TASK BRIEF:
Every line in the data below has to be repeated exactly; no picture belongs in the result.

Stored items
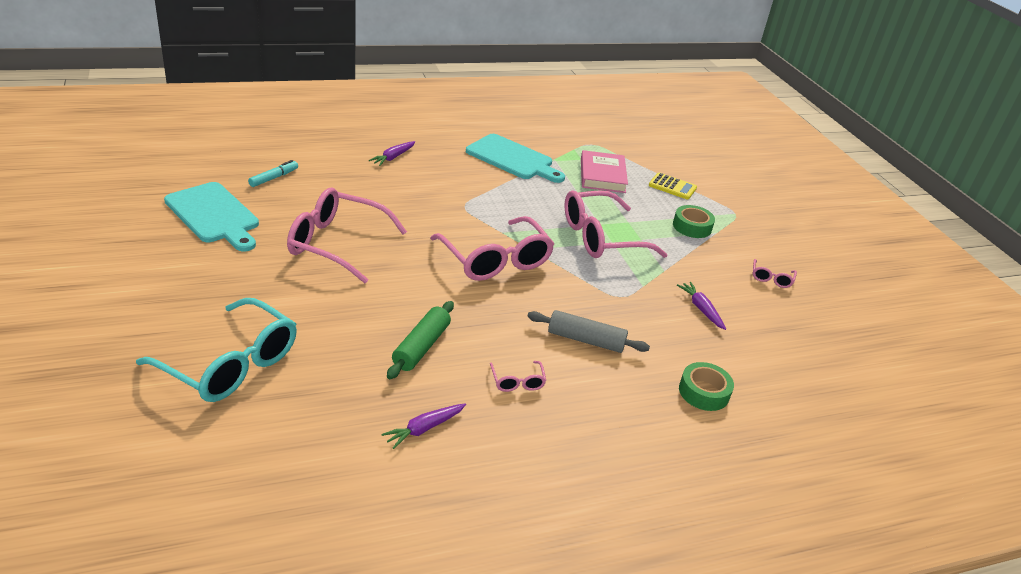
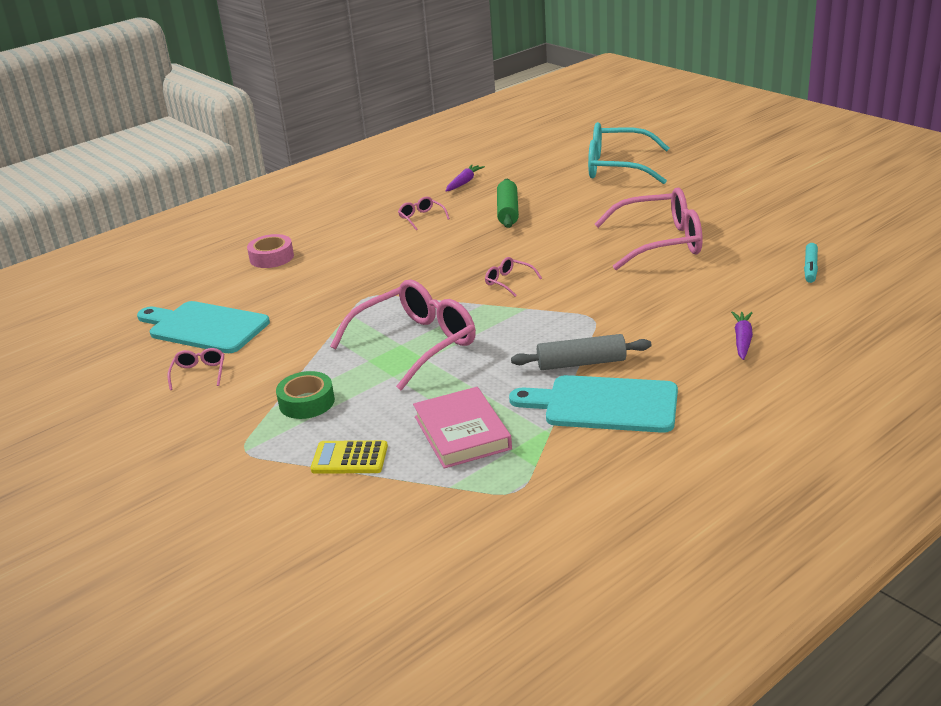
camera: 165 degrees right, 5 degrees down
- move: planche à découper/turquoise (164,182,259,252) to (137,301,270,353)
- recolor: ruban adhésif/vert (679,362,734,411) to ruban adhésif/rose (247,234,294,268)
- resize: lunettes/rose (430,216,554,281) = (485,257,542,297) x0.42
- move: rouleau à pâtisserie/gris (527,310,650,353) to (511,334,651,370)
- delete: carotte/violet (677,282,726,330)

SOLUTION TO THIS EXERCISE:
camera: 165 degrees right, 5 degrees down
- move: planche à découper/turquoise (164,182,259,252) to (137,301,270,353)
- recolor: ruban adhésif/vert (679,362,734,411) to ruban adhésif/rose (247,234,294,268)
- resize: lunettes/rose (430,216,554,281) = (485,257,542,297) x0.42
- move: rouleau à pâtisserie/gris (527,310,650,353) to (511,334,651,370)
- delete: carotte/violet (677,282,726,330)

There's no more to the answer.